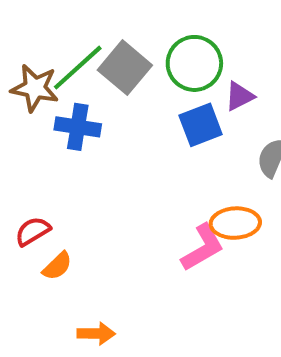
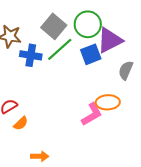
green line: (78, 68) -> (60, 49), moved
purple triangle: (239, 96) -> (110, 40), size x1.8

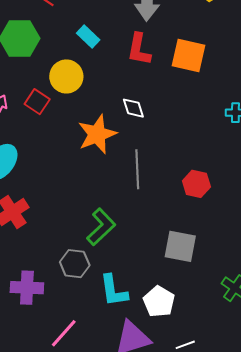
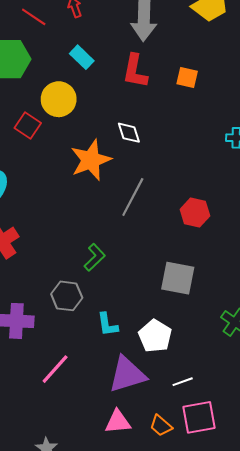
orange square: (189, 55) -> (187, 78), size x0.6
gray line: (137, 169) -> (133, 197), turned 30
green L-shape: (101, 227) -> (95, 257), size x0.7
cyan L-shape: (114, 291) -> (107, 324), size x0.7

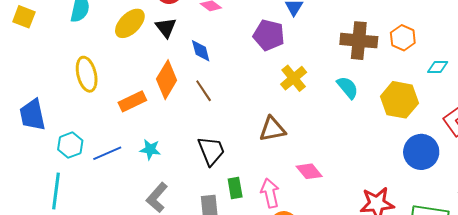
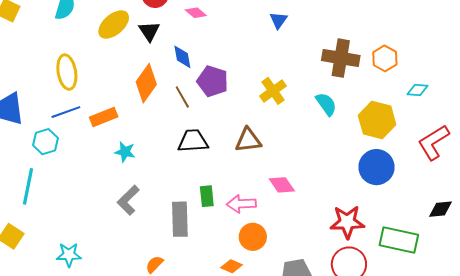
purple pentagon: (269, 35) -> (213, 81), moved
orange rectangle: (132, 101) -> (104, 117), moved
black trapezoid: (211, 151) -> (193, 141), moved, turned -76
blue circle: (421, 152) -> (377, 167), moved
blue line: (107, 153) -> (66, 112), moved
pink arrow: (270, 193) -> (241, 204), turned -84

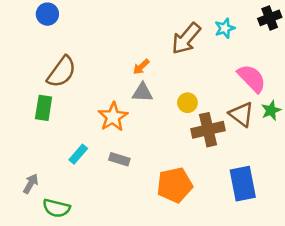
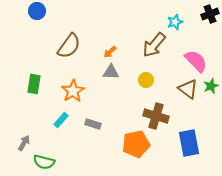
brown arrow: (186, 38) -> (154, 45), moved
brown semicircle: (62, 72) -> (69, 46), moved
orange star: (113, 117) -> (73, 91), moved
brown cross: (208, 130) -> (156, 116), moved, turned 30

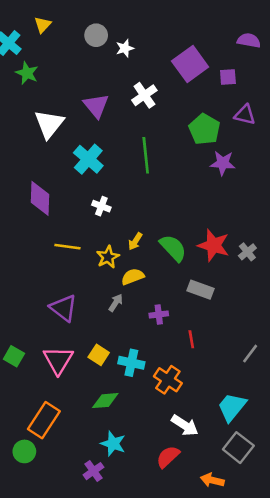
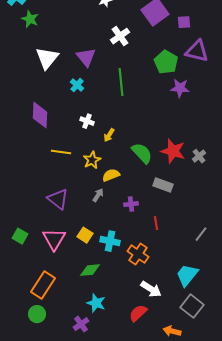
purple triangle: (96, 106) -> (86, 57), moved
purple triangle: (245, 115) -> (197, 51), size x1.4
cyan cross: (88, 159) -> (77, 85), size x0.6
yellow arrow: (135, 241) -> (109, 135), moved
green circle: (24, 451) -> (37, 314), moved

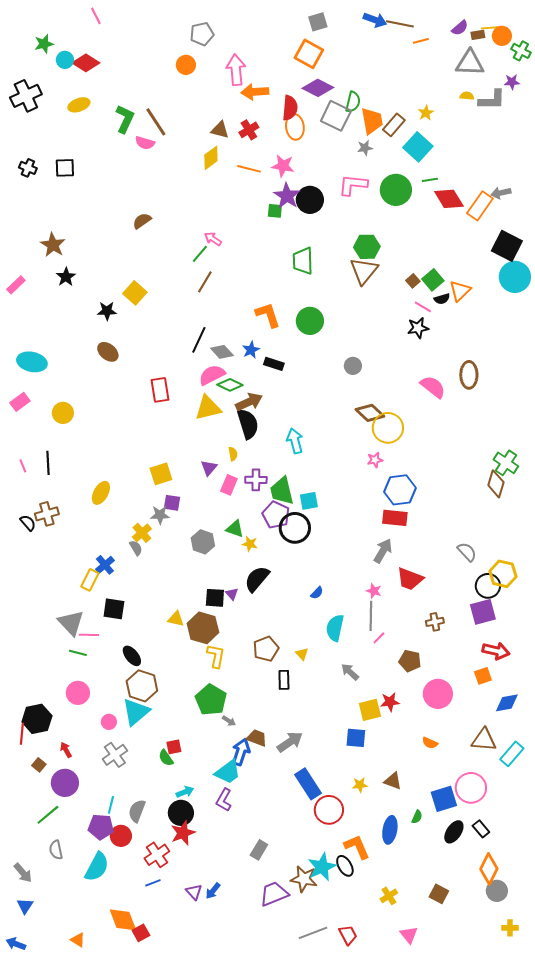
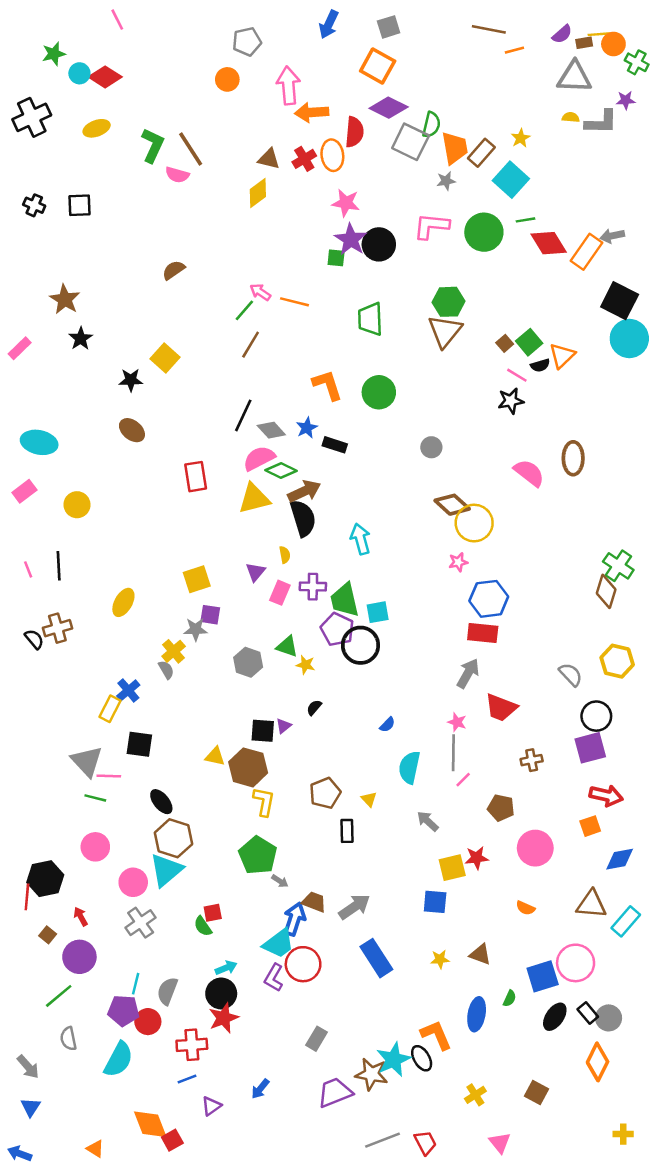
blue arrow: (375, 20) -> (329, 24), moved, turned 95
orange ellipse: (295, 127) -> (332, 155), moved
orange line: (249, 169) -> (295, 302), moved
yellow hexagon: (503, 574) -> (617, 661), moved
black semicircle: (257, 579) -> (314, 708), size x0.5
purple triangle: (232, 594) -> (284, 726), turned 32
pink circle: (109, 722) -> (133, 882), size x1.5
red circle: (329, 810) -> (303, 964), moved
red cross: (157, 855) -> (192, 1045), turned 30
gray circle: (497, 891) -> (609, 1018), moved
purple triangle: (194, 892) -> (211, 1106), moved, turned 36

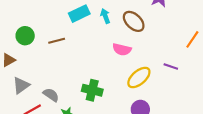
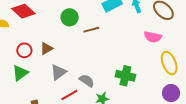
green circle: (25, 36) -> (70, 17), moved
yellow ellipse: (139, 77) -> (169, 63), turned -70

..........

EXERCISE DIRECTIONS.
Using the data above, return the lines from the one holding "cyan L-shape: (114, 291)" through the one holding "yellow arrow: (135, 241) -> (109, 135), moved" exactly, but not the pictures.

SOLUTION TO THIS PROBLEM.
cyan L-shape: (114, 291) -> (107, 324), size x0.7

purple pentagon: (269, 35) -> (213, 81), moved
orange rectangle: (132, 101) -> (104, 117), moved
black trapezoid: (211, 151) -> (193, 141), moved, turned -76
blue circle: (421, 152) -> (377, 167), moved
blue line: (107, 153) -> (66, 112), moved
pink arrow: (270, 193) -> (241, 204), turned -84

brown arrow: (186, 38) -> (154, 45), moved
brown semicircle: (62, 72) -> (69, 46), moved
orange star: (113, 117) -> (73, 91), moved
brown cross: (208, 130) -> (156, 116), moved, turned 30

purple triangle: (96, 106) -> (86, 57), moved
purple triangle: (245, 115) -> (197, 51), size x1.4
cyan cross: (88, 159) -> (77, 85), size x0.6
yellow arrow: (135, 241) -> (109, 135), moved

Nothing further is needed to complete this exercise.